Reproduce every line of the material below verbatim, in its original order and with each character unchanged.

- [RECORD EXTRACTS]
§

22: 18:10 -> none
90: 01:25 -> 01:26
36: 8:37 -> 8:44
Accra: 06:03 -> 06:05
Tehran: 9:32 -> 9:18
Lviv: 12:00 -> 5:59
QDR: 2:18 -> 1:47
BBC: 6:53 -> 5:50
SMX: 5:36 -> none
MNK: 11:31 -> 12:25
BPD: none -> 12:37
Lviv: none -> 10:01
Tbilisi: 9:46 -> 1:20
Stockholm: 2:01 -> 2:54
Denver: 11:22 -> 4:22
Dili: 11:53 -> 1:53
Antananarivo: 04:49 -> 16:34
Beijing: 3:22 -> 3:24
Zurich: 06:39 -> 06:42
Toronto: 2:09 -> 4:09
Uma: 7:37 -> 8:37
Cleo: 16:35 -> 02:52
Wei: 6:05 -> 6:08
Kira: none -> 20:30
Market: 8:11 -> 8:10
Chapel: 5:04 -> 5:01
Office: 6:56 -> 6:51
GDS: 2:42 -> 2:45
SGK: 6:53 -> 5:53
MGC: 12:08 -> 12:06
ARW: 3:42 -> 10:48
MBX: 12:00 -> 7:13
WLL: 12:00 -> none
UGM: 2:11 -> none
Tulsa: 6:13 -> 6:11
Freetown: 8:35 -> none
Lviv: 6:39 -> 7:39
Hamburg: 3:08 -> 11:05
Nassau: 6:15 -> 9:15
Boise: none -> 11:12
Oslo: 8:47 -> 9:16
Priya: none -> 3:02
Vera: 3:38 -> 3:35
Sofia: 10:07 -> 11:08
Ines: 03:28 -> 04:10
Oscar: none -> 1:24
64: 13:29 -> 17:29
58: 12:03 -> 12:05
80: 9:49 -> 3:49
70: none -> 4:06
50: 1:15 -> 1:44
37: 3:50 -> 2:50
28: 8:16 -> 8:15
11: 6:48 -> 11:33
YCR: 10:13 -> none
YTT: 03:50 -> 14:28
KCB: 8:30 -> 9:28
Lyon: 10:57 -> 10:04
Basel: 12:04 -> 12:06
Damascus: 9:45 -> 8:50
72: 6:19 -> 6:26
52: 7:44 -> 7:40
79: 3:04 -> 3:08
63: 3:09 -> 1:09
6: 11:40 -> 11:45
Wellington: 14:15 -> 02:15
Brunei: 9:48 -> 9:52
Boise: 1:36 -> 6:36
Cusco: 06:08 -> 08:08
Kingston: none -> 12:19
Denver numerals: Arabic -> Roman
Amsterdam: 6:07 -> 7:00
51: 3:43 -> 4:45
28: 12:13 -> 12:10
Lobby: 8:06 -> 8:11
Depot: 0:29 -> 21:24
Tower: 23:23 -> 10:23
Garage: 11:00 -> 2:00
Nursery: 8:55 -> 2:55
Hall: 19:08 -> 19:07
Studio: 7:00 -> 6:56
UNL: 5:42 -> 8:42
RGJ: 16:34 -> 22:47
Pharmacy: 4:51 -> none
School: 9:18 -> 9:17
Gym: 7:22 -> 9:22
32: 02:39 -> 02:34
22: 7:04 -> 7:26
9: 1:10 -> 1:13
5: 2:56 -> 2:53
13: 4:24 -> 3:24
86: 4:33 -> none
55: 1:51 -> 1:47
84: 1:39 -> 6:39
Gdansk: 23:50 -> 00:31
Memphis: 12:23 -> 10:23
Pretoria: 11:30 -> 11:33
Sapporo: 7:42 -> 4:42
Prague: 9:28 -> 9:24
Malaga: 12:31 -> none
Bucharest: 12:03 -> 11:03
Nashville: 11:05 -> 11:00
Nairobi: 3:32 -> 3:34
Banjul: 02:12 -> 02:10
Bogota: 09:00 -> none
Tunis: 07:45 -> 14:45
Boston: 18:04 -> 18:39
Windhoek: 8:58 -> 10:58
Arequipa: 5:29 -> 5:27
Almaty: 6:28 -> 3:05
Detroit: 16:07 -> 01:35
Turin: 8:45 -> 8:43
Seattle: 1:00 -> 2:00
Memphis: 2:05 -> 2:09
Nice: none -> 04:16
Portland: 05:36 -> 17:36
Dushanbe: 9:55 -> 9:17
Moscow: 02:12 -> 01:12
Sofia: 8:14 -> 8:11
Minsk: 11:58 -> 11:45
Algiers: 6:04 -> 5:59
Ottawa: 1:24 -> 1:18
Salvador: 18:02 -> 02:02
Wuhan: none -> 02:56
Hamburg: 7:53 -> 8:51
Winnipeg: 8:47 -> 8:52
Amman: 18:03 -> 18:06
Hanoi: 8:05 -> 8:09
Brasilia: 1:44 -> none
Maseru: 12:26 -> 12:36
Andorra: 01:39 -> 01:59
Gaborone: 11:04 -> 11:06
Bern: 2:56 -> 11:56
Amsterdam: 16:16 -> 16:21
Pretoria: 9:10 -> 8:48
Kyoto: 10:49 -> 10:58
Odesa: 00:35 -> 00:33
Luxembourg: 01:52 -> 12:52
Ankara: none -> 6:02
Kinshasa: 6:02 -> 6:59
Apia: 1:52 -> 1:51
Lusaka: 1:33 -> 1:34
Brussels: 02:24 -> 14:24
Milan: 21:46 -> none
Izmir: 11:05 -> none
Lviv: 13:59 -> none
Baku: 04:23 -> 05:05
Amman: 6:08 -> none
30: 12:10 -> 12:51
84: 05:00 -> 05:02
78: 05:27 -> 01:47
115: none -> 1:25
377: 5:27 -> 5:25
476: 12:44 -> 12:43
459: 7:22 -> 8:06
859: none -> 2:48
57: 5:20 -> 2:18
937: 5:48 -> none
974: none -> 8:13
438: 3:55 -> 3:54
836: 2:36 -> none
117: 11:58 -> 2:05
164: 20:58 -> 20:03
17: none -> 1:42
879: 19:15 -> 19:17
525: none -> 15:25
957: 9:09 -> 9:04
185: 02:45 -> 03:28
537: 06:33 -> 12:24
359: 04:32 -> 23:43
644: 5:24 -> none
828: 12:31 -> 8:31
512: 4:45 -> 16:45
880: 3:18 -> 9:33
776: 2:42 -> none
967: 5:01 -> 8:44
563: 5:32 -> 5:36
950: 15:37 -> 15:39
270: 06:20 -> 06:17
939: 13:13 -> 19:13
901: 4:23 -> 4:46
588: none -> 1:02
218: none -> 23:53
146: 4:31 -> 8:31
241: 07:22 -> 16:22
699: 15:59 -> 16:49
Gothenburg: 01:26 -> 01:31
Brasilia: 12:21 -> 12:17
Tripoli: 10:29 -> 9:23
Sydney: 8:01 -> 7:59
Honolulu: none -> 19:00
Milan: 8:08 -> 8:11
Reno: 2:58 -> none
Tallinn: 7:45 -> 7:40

§

- [SOLUTION FOR THIS EXERCISE]
22: 18:10 -> none
90: 01:25 -> 01:26
36: 8:37 -> 8:44
Accra: 06:03 -> 06:05
Tehran: 9:32 -> 9:18
Lviv: 12:00 -> 5:59
QDR: 2:18 -> 1:47
BBC: 6:53 -> 5:50
SMX: 5:36 -> none
MNK: 11:31 -> 12:25
BPD: none -> 12:37
Lviv: none -> 10:01
Tbilisi: 9:46 -> 1:20
Stockholm: 2:01 -> 2:54
Denver: 11:22 -> 4:22
Dili: 11:53 -> 1:53
Antananarivo: 04:49 -> 16:34
Beijing: 3:22 -> 3:24
Zurich: 06:39 -> 06:42
Toronto: 2:09 -> 4:09
Uma: 7:37 -> 8:37
Cleo: 16:35 -> 02:52
Wei: 6:05 -> 6:08
Kira: none -> 20:30
Market: 8:11 -> 8:10
Chapel: 5:04 -> 5:01
Office: 6:56 -> 6:51
GDS: 2:42 -> 2:45
SGK: 6:53 -> 5:53
MGC: 12:08 -> 12:06
ARW: 3:42 -> 10:48
MBX: 12:00 -> 7:13
WLL: 12:00 -> none
UGM: 2:11 -> none
Tulsa: 6:13 -> 6:11
Freetown: 8:35 -> none
Lviv: 6:39 -> 7:39
Hamburg: 3:08 -> 11:05
Nassau: 6:15 -> 9:15
Boise: none -> 11:12
Oslo: 8:47 -> 9:16
Priya: none -> 3:02
Vera: 3:38 -> 3:35
Sofia: 10:07 -> 11:08
Ines: 03:28 -> 04:10
Oscar: none -> 1:24
64: 13:29 -> 17:29
58: 12:03 -> 12:05
80: 9:49 -> 3:49
70: none -> 4:06
50: 1:15 -> 1:44
37: 3:50 -> 2:50
28: 8:16 -> 8:15
11: 6:48 -> 11:33
YCR: 10:13 -> none
YTT: 03:50 -> 14:28
KCB: 8:30 -> 9:28
Lyon: 10:57 -> 10:04
Basel: 12:04 -> 12:06
Damascus: 9:45 -> 8:50
72: 6:19 -> 6:26
52: 7:44 -> 7:40
79: 3:04 -> 3:08
63: 3:09 -> 1:09
6: 11:40 -> 11:45
Wellington: 14:15 -> 02:15
Brunei: 9:48 -> 9:52
Boise: 1:36 -> 6:36
Cusco: 06:08 -> 08:08
Kingston: none -> 12:19
Denver numerals: Arabic -> Roman
Amsterdam: 6:07 -> 7:00
51: 3:43 -> 4:45
28: 12:13 -> 12:10
Lobby: 8:06 -> 8:11
Depot: 0:29 -> 21:24
Tower: 23:23 -> 10:23
Garage: 11:00 -> 2:00
Nursery: 8:55 -> 2:55
Hall: 19:08 -> 19:07
Studio: 7:00 -> 6:56
UNL: 5:42 -> 8:42
RGJ: 16:34 -> 22:47
Pharmacy: 4:51 -> none
School: 9:18 -> 9:17
Gym: 7:22 -> 9:22
32: 02:39 -> 02:34
22: 7:04 -> 7:26
9: 1:10 -> 1:13
5: 2:56 -> 2:53
13: 4:24 -> 3:24
86: 4:33 -> none
55: 1:51 -> 1:47
84: 1:39 -> 6:39
Gdansk: 23:50 -> 00:31
Memphis: 12:23 -> 10:23
Pretoria: 11:30 -> 11:33
Sapporo: 7:42 -> 4:42
Prague: 9:28 -> 9:24
Malaga: 12:31 -> none
Bucharest: 12:03 -> 11:03
Nashville: 11:05 -> 11:00
Nairobi: 3:32 -> 3:34
Banjul: 02:12 -> 02:10
Bogota: 09:00 -> none
Tunis: 07:45 -> 14:45
Boston: 18:04 -> 18:39
Windhoek: 8:58 -> 10:58
Arequipa: 5:29 -> 5:27
Almaty: 6:28 -> 3:05
Detroit: 16:07 -> 01:35
Turin: 8:45 -> 8:43
Seattle: 1:00 -> 2:00
Memphis: 2:05 -> 2:09
Nice: none -> 04:16
Portland: 05:36 -> 17:36
Dushanbe: 9:55 -> 9:17
Moscow: 02:12 -> 01:12
Sofia: 8:14 -> 8:11
Minsk: 11:58 -> 11:45
Algiers: 6:04 -> 5:59
Ottawa: 1:24 -> 1:18
Salvador: 18:02 -> 02:02
Wuhan: none -> 02:56
Hamburg: 7:53 -> 8:51
Winnipeg: 8:47 -> 8:52
Amman: 18:03 -> 18:06
Hanoi: 8:05 -> 8:09
Brasilia: 1:44 -> none
Maseru: 12:26 -> 12:36
Andorra: 01:39 -> 01:59
Gaborone: 11:04 -> 11:06
Bern: 2:56 -> 11:56
Amsterdam: 16:16 -> 16:21
Pretoria: 9:10 -> 8:48
Kyoto: 10:49 -> 10:58
Odesa: 00:35 -> 00:33
Luxembourg: 01:52 -> 12:52
Ankara: none -> 6:02
Kinshasa: 6:02 -> 6:59
Apia: 1:52 -> 1:51
Lusaka: 1:33 -> 1:34
Brussels: 02:24 -> 14:24
Milan: 21:46 -> none
Izmir: 11:05 -> none
Lviv: 13:59 -> none
Baku: 04:23 -> 05:05
Amman: 6:08 -> none
30: 12:10 -> 12:51
84: 05:00 -> 05:02
78: 05:27 -> 01:47
115: none -> 1:25
377: 5:27 -> 5:25
476: 12:44 -> 12:43
459: 7:22 -> 8:06
859: none -> 2:48
57: 5:20 -> 2:18
937: 5:48 -> none
974: none -> 8:13
438: 3:55 -> 3:54
836: 2:36 -> none
117: 11:58 -> 2:05
164: 20:58 -> 20:03
17: none -> 1:42
879: 19:15 -> 19:17
525: none -> 15:25
957: 9:09 -> 9:04
185: 02:45 -> 03:28
537: 06:33 -> 12:24
359: 04:32 -> 23:43
644: 5:24 -> none
828: 12:31 -> 8:31
512: 4:45 -> 16:45
880: 3:18 -> 9:33
776: 2:42 -> none
967: 5:01 -> 8:44
563: 5:32 -> 5:36
950: 15:37 -> 15:39
270: 06:20 -> 06:17
939: 13:13 -> 19:13
901: 4:23 -> 4:46
588: none -> 1:02
218: none -> 23:53
146: 4:31 -> 8:31
241: 07:22 -> 16:22
699: 15:59 -> 16:49
Gothenburg: 01:26 -> 01:31
Brasilia: 12:21 -> 12:17
Tripoli: 10:29 -> 9:23
Sydney: 8:01 -> 7:59
Honolulu: none -> 19:00
Milan: 8:08 -> 8:11
Reno: 2:58 -> none
Tallinn: 7:45 -> 7:40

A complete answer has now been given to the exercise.